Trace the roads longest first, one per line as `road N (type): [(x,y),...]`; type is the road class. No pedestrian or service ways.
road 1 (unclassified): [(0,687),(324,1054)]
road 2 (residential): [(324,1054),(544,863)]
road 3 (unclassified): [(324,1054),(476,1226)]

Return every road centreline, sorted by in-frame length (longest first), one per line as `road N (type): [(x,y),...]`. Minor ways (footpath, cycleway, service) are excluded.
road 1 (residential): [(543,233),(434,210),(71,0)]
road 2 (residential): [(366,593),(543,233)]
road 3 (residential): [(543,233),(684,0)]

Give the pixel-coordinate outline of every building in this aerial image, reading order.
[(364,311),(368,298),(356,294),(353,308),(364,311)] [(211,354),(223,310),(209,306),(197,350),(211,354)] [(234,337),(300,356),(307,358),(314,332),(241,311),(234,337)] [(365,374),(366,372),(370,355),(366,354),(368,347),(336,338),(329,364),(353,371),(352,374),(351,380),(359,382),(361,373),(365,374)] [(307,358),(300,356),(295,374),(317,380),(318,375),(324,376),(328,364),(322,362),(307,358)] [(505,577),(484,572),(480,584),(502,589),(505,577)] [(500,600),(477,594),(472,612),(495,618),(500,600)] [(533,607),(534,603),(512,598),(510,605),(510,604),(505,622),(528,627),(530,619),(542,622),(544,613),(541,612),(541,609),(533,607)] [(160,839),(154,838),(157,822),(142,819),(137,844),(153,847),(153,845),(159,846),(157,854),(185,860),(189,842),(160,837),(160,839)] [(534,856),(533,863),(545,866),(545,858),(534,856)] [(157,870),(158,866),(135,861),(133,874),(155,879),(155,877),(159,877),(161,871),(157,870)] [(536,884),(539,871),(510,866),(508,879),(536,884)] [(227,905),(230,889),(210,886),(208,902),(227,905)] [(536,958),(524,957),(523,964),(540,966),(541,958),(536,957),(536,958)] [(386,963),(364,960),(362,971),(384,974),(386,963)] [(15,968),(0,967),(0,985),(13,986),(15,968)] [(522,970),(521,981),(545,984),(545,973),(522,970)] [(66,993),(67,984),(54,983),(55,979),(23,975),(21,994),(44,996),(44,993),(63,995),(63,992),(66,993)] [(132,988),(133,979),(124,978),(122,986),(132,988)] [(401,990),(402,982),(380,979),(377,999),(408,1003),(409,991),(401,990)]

──────────────────────────────

What you return should match the listing above exactly.

• _ANSWER_
Trace the roads longest first, one per line as `road N (type): [(x,y),...]`; type is the road class. No pedestrian or service ways.
road 1 (unclassified): [(0,687),(324,1054)]
road 2 (residential): [(324,1054),(544,863)]
road 3 (unclassified): [(324,1054),(476,1226)]

Return every road centreline, sorted by in-frame length (longest first), one per line as `road N (type): [(x,y),...]`. Minor ways (footpath, cycleway, service) are excluded.
road 1 (residential): [(543,233),(434,210),(71,0)]
road 2 (residential): [(366,593),(543,233)]
road 3 (residential): [(543,233),(684,0)]

Give the pixel-coordinate outline of every building in this aerial image, reading order.
[(364,311),(368,298),(356,294),(353,308),(364,311)] [(211,354),(223,310),(209,306),(197,350),(211,354)] [(234,337),(300,356),(307,358),(314,332),(241,311),(234,337)] [(365,374),(366,372),(370,355),(366,354),(368,347),(336,338),(329,364),(353,371),(352,374),(351,380),(359,382),(361,373),(365,374)] [(307,358),(300,356),(295,374),(317,380),(318,375),(324,376),(328,364),(322,362),(307,358)] [(505,577),(484,572),(480,584),(502,589),(505,577)] [(500,600),(477,594),(472,612),(495,618),(500,600)] [(533,607),(534,603),(512,598),(510,605),(510,604),(505,622),(528,627),(530,619),(542,622),(544,613),(541,612),(541,609),(533,607)] [(160,839),(154,838),(157,822),(142,819),(137,844),(153,847),(153,845),(159,846),(157,854),(185,860),(189,842),(160,837),(160,839)] [(534,856),(533,863),(545,866),(545,858),(534,856)] [(157,870),(158,866),(135,861),(133,874),(155,879),(155,877),(159,877),(161,871),(157,870)] [(536,884),(539,871),(510,866),(508,879),(536,884)] [(227,905),(230,889),(210,886),(208,902),(227,905)] [(536,958),(524,957),(523,964),(540,966),(541,958),(536,957),(536,958)] [(386,963),(364,960),(362,971),(384,974),(386,963)] [(15,968),(0,967),(0,985),(13,986),(15,968)] [(522,970),(521,981),(545,984),(545,973),(522,970)] [(66,993),(67,984),(54,983),(55,979),(23,975),(21,994),(44,996),(44,993),(63,995),(63,992),(66,993)] [(132,988),(133,979),(124,978),(122,986),(132,988)] [(401,990),(402,982),(380,979),(377,999),(408,1003),(409,991),(401,990)]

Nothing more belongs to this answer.